TASK DETAILS: Every entry must be transcribed exactly. Pictures are not part of the copy.

INFORMATION GIVEN Start Marker

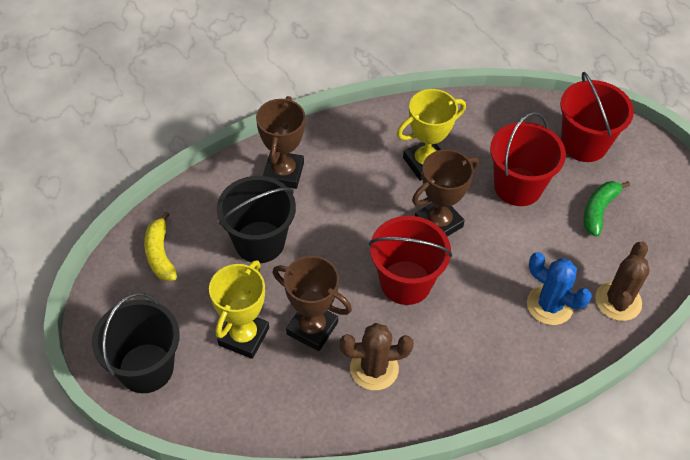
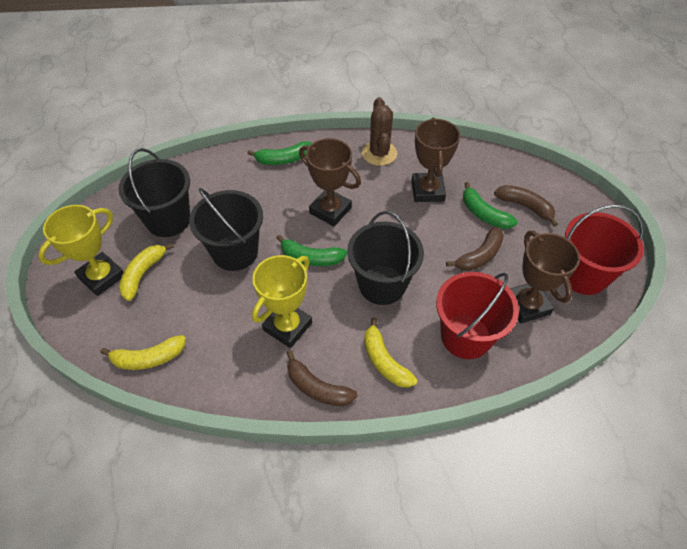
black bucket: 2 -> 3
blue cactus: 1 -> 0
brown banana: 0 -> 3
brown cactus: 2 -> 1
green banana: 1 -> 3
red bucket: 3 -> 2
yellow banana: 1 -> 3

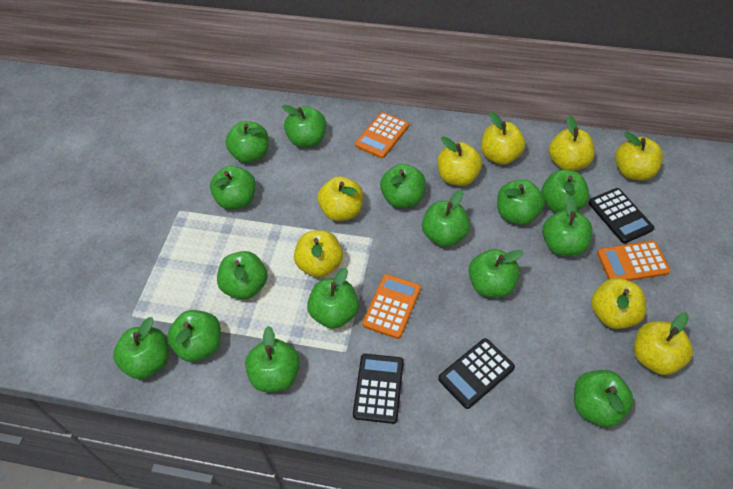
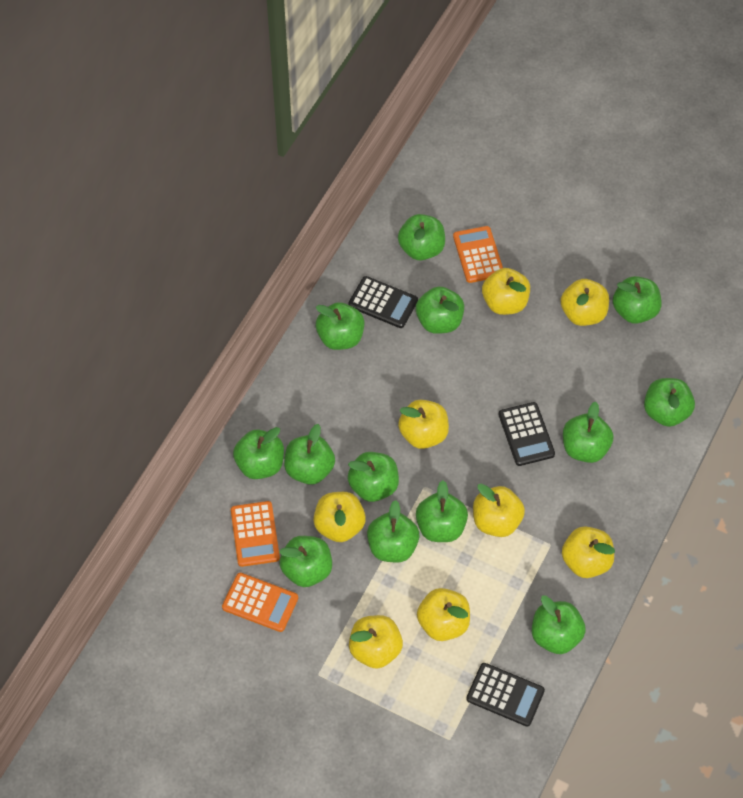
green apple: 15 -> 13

INFORMATION GIVEN End Marker

SOLVED EXERCISE:
black bucket: 2 -> 3
blue cactus: 1 -> 0
brown banana: 0 -> 3
brown cactus: 2 -> 1
green banana: 1 -> 3
red bucket: 3 -> 2
yellow banana: 1 -> 3

green apple: 15 -> 13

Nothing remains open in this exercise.